Your task: The expected result is every line of the records, printed exactly.

Records from a data source
BEGIN

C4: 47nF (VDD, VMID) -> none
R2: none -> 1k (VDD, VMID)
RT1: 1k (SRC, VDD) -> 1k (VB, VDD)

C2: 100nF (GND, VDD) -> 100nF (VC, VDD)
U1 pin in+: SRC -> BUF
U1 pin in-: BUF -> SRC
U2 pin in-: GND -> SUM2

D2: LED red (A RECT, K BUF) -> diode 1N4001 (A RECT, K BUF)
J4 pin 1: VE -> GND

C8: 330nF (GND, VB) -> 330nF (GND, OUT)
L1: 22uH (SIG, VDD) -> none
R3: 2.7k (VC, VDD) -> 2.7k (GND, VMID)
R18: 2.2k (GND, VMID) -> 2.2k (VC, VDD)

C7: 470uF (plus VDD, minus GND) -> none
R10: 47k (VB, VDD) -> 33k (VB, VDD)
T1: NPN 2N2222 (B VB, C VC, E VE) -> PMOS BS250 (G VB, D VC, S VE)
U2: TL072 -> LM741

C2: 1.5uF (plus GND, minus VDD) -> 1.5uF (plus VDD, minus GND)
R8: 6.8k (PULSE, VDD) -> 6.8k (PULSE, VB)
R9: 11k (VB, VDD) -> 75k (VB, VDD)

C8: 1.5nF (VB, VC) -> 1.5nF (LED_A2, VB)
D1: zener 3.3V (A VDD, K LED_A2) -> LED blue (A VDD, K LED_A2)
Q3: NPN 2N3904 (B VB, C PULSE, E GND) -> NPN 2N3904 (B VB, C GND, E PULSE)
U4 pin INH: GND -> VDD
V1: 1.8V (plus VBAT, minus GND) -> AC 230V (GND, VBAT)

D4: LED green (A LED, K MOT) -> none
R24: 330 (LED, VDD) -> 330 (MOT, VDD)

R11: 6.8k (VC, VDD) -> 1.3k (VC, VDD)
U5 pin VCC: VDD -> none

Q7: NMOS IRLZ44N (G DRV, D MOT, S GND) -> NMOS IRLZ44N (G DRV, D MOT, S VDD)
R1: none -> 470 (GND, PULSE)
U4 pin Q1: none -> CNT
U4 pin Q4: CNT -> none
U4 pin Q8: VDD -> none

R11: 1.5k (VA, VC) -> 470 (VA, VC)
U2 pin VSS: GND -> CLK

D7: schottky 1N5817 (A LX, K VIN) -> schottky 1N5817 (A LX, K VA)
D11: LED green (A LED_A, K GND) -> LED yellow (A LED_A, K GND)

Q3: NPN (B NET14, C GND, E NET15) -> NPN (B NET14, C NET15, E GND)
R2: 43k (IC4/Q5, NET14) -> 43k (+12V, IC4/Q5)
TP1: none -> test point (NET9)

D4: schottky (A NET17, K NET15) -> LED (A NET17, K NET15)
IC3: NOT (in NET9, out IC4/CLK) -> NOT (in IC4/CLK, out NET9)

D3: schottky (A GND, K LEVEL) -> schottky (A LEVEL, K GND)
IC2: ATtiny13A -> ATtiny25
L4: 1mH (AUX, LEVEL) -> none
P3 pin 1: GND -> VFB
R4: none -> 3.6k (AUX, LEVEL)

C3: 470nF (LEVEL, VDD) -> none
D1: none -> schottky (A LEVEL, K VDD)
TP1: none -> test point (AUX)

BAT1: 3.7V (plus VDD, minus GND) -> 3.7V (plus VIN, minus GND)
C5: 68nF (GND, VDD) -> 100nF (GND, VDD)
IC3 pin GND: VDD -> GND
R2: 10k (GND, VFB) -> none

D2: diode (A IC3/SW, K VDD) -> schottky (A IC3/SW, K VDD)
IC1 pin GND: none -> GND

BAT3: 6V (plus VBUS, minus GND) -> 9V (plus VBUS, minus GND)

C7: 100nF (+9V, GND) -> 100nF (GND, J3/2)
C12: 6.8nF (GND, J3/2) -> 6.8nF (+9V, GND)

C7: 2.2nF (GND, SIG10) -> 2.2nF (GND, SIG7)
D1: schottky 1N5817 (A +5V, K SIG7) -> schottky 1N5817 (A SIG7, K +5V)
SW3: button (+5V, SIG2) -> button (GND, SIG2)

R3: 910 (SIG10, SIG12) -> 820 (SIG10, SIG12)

END

Result of this exercise:
C4: 47nF (VDD, VMID) -> none
R2: none -> 1k (VDD, VMID)
RT1: 1k (SRC, VDD) -> 1k (VB, VDD)

C2: 100nF (GND, VDD) -> 100nF (VC, VDD)
U1 pin in+: SRC -> BUF
U1 pin in-: BUF -> SRC
U2 pin in-: GND -> SUM2

D2: LED red (A RECT, K BUF) -> diode 1N4001 (A RECT, K BUF)
J4 pin 1: VE -> GND

C8: 330nF (GND, VB) -> 330nF (GND, OUT)
L1: 22uH (SIG, VDD) -> none
R3: 2.7k (VC, VDD) -> 2.7k (GND, VMID)
R18: 2.2k (GND, VMID) -> 2.2k (VC, VDD)

C7: 470uF (plus VDD, minus GND) -> none
R10: 47k (VB, VDD) -> 33k (VB, VDD)
T1: NPN 2N2222 (B VB, C VC, E VE) -> PMOS BS250 (G VB, D VC, S VE)
U2: TL072 -> LM741

C2: 1.5uF (plus GND, minus VDD) -> 1.5uF (plus VDD, minus GND)
R8: 6.8k (PULSE, VDD) -> 6.8k (PULSE, VB)
R9: 11k (VB, VDD) -> 75k (VB, VDD)

C8: 1.5nF (VB, VC) -> 1.5nF (LED_A2, VB)
D1: zener 3.3V (A VDD, K LED_A2) -> LED blue (A VDD, K LED_A2)
Q3: NPN 2N3904 (B VB, C PULSE, E GND) -> NPN 2N3904 (B VB, C GND, E PULSE)
U4 pin INH: GND -> VDD
V1: 1.8V (plus VBAT, minus GND) -> AC 230V (GND, VBAT)

D4: LED green (A LED, K MOT) -> none
R24: 330 (LED, VDD) -> 330 (MOT, VDD)

R11: 6.8k (VC, VDD) -> 1.3k (VC, VDD)
U5 pin VCC: VDD -> none

Q7: NMOS IRLZ44N (G DRV, D MOT, S GND) -> NMOS IRLZ44N (G DRV, D MOT, S VDD)
R1: none -> 470 (GND, PULSE)
U4 pin Q1: none -> CNT
U4 pin Q4: CNT -> none
U4 pin Q8: VDD -> none

R11: 1.5k (VA, VC) -> 470 (VA, VC)
U2 pin VSS: GND -> CLK

D7: schottky 1N5817 (A LX, K VIN) -> schottky 1N5817 (A LX, K VA)
D11: LED green (A LED_A, K GND) -> LED yellow (A LED_A, K GND)

Q3: NPN (B NET14, C GND, E NET15) -> NPN (B NET14, C NET15, E GND)
R2: 43k (IC4/Q5, NET14) -> 43k (+12V, IC4/Q5)
TP1: none -> test point (NET9)

D4: schottky (A NET17, K NET15) -> LED (A NET17, K NET15)
IC3: NOT (in NET9, out IC4/CLK) -> NOT (in IC4/CLK, out NET9)

D3: schottky (A GND, K LEVEL) -> schottky (A LEVEL, K GND)
IC2: ATtiny13A -> ATtiny25
L4: 1mH (AUX, LEVEL) -> none
P3 pin 1: GND -> VFB
R4: none -> 3.6k (AUX, LEVEL)

C3: 470nF (LEVEL, VDD) -> none
D1: none -> schottky (A LEVEL, K VDD)
TP1: none -> test point (AUX)

BAT1: 3.7V (plus VDD, minus GND) -> 3.7V (plus VIN, minus GND)
C5: 68nF (GND, VDD) -> 100nF (GND, VDD)
IC3 pin GND: VDD -> GND
R2: 10k (GND, VFB) -> none

D2: diode (A IC3/SW, K VDD) -> schottky (A IC3/SW, K VDD)
IC1 pin GND: none -> GND

BAT3: 6V (plus VBUS, minus GND) -> 9V (plus VBUS, minus GND)

C7: 100nF (+9V, GND) -> 100nF (GND, J3/2)
C12: 6.8nF (GND, J3/2) -> 6.8nF (+9V, GND)

C7: 2.2nF (GND, SIG10) -> 2.2nF (GND, SIG7)
D1: schottky 1N5817 (A +5V, K SIG7) -> schottky 1N5817 (A SIG7, K +5V)
SW3: button (+5V, SIG2) -> button (GND, SIG2)

R3: 910 (SIG10, SIG12) -> 820 (SIG10, SIG12)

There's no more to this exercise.